*** Opening of Data to examine ***
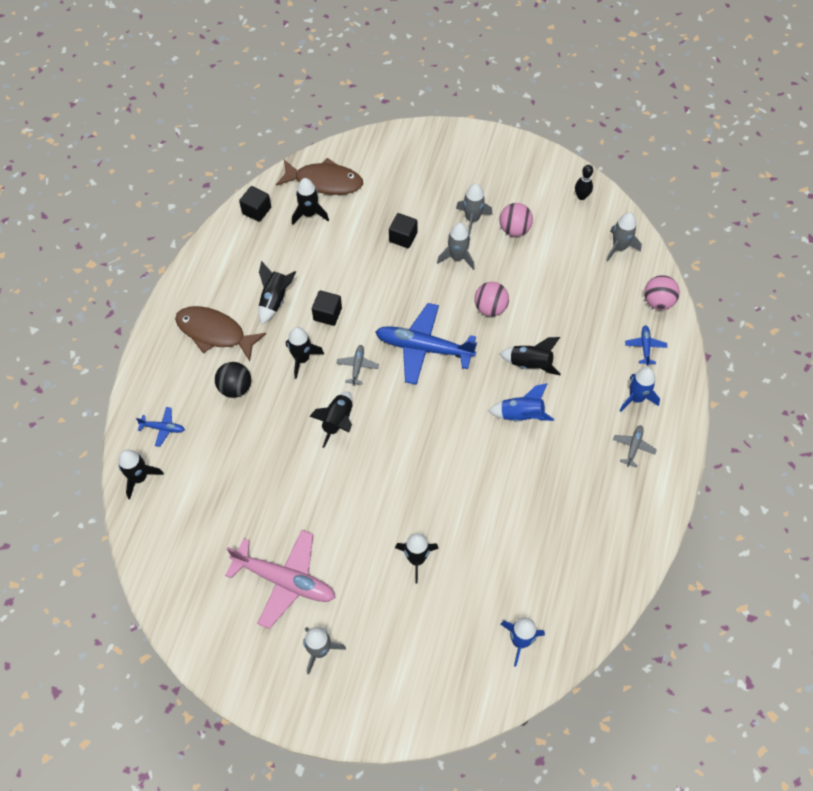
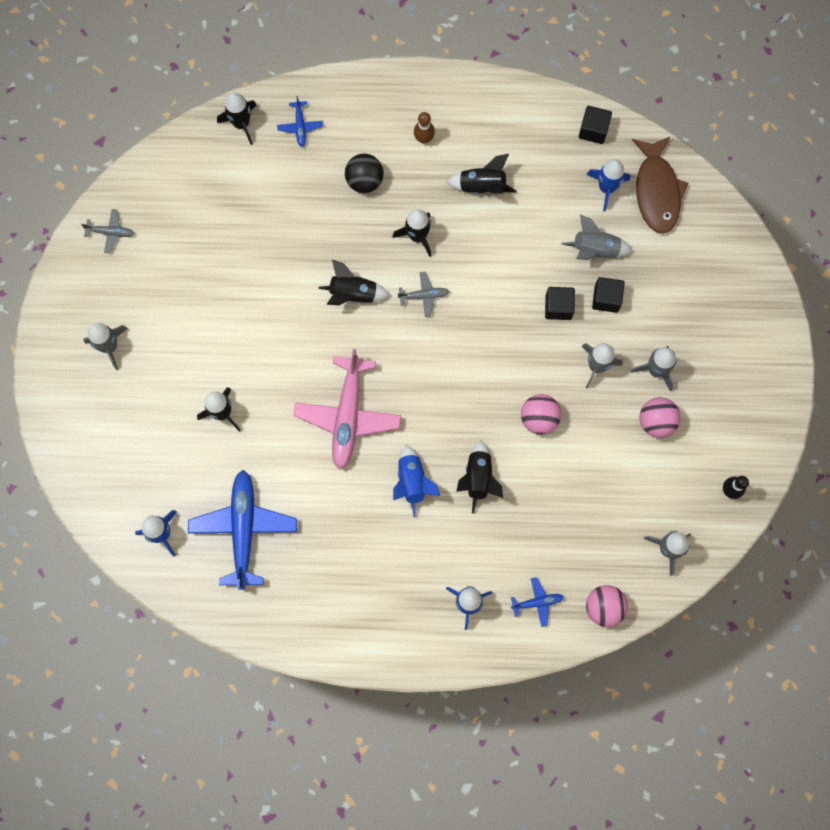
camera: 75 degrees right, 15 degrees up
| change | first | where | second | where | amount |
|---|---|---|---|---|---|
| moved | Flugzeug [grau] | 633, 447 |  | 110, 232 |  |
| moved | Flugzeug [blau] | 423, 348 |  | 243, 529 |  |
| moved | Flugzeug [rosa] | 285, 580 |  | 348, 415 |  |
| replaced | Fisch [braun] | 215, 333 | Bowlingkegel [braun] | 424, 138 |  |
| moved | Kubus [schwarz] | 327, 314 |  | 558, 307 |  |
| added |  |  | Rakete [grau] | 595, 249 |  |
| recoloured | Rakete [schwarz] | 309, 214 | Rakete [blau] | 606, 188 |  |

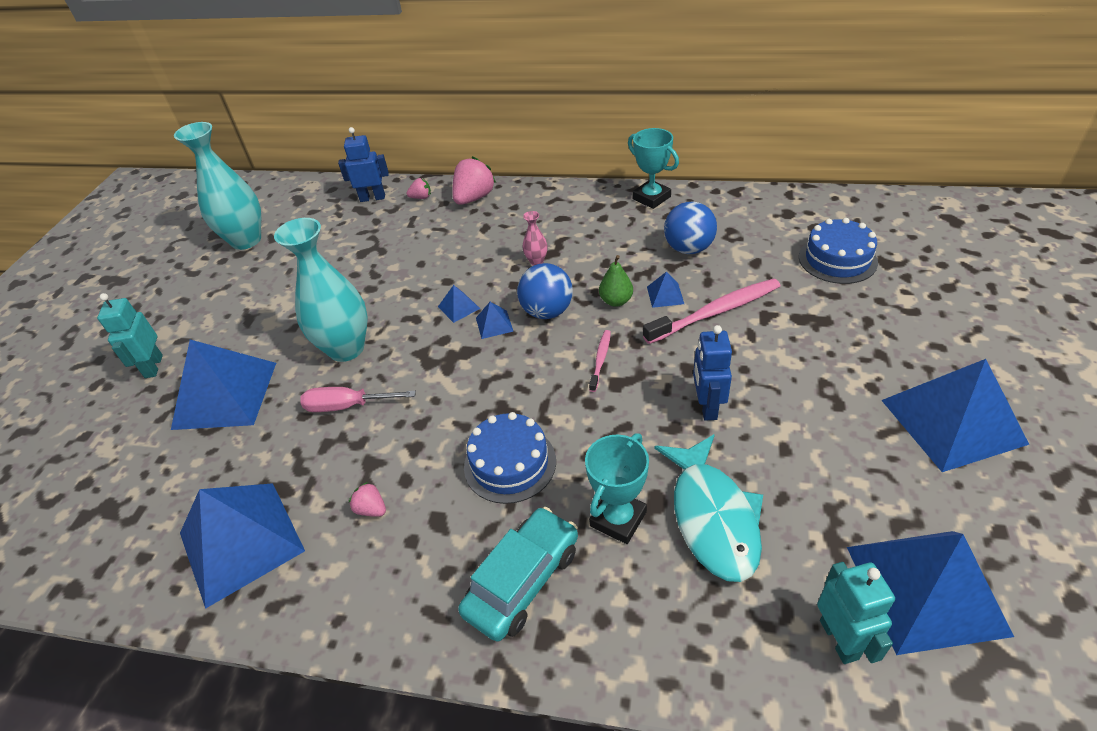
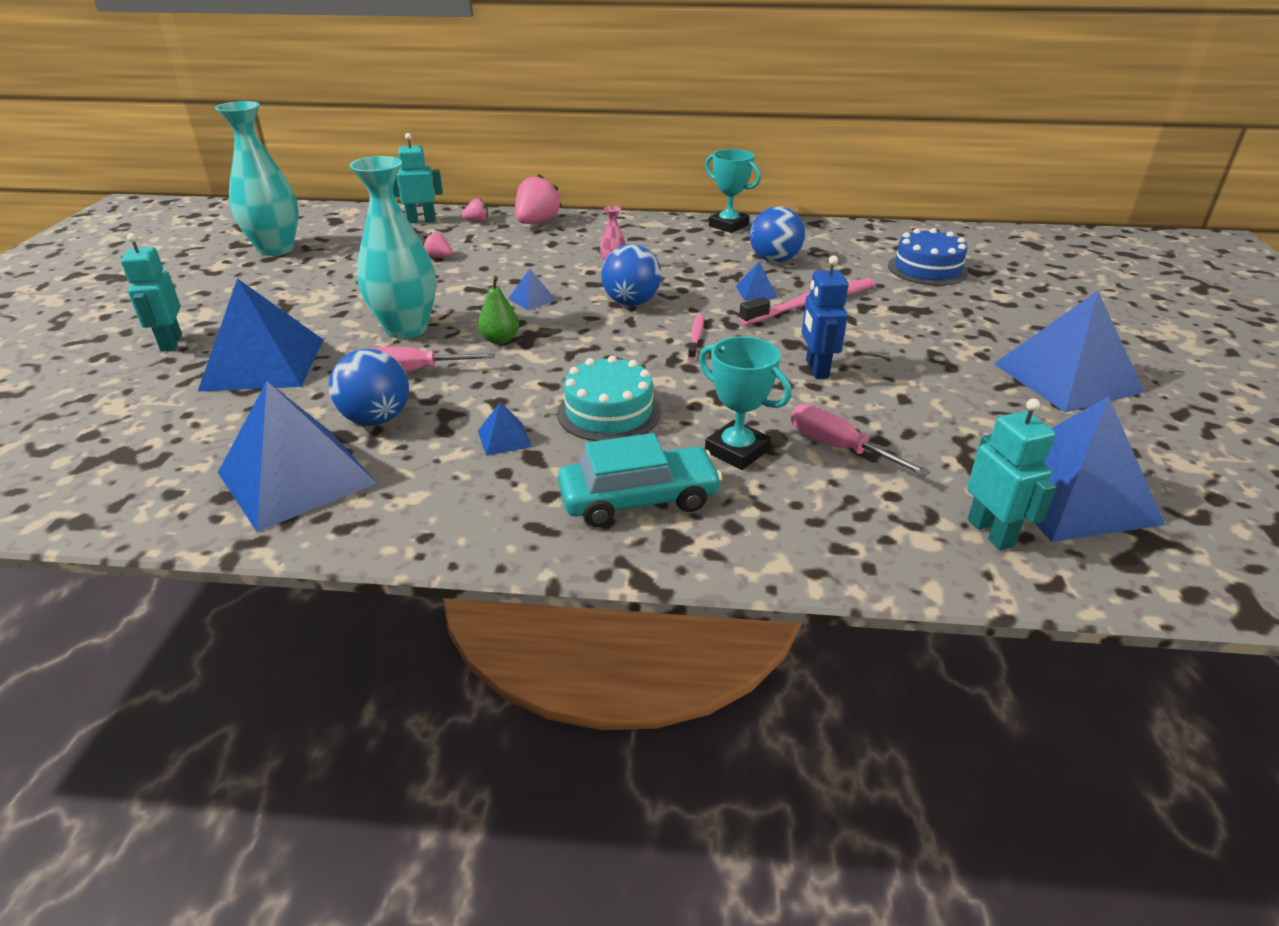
camera: 10 degrees left, 10 degrees down
| change | first | where | second | where | amount |
|---|---|---|---|---|---|
| added |  |  | Ball [blau] | 376, 419 |  |
| recoloured | Roboter [blau] | 372, 198 | Roboter [türkis] | 421, 220 |  |
| moved | Erdbeere [rosa] | 371, 509 |  | 439, 257 |  |
| moved | Birne [grün] | 616, 301 |  | 500, 340 |  |
| moved | Pyramide [blau] | 494, 324 |  | 504, 438 |  |
| recoloured | Kuchen [blau] | 510, 463 | Kuchen [türkis] | 609, 412 |  |
| turned | Auto [türkis] | 523, 580 |  | 639, 499 | 45 degrees clockwise |
| turned | Pokal [türkis] | 618, 519 |  | 737, 451 | 75 degrees counterclockwise |
| replaced | Fisch [türkis] | 713, 517 | Schraubenzieher [rosa] | 839, 448 |  |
*** Close of Data to examine ***
Work instructions →
From the data above, write out everything exactly except the pictures.

Final answer →
camera: 75 degrees right, 15 degrees up
| change | first | where | second | where | amount |
|---|---|---|---|---|---|
| moved | Flugzeug [grau] | 633, 447 |  | 110, 232 |  |
| moved | Flugzeug [blau] | 423, 348 |  | 243, 529 |  |
| moved | Flugzeug [rosa] | 285, 580 |  | 348, 415 |  |
| replaced | Fisch [braun] | 215, 333 | Bowlingkegel [braun] | 424, 138 |  |
| moved | Kubus [schwarz] | 327, 314 |  | 558, 307 |  |
| added |  |  | Rakete [grau] | 595, 249 |  |
| recoloured | Rakete [schwarz] | 309, 214 | Rakete [blau] | 606, 188 |  |

camera: 10 degrees left, 10 degrees down
| change | first | where | second | where | amount |
|---|---|---|---|---|---|
| added |  |  | Ball [blau] | 376, 419 |  |
| recoloured | Roboter [blau] | 372, 198 | Roboter [türkis] | 421, 220 |  |
| moved | Erdbeere [rosa] | 371, 509 |  | 439, 257 |  |
| moved | Birne [grün] | 616, 301 |  | 500, 340 |  |
| moved | Pyramide [blau] | 494, 324 |  | 504, 438 |  |
| recoloured | Kuchen [blau] | 510, 463 | Kuchen [türkis] | 609, 412 |  |
| turned | Auto [türkis] | 523, 580 |  | 639, 499 | 45 degrees clockwise |
| turned | Pokal [türkis] | 618, 519 |  | 737, 451 | 75 degrees counterclockwise |
| replaced | Fisch [türkis] | 713, 517 | Schraubenzieher [rosa] | 839, 448 |  |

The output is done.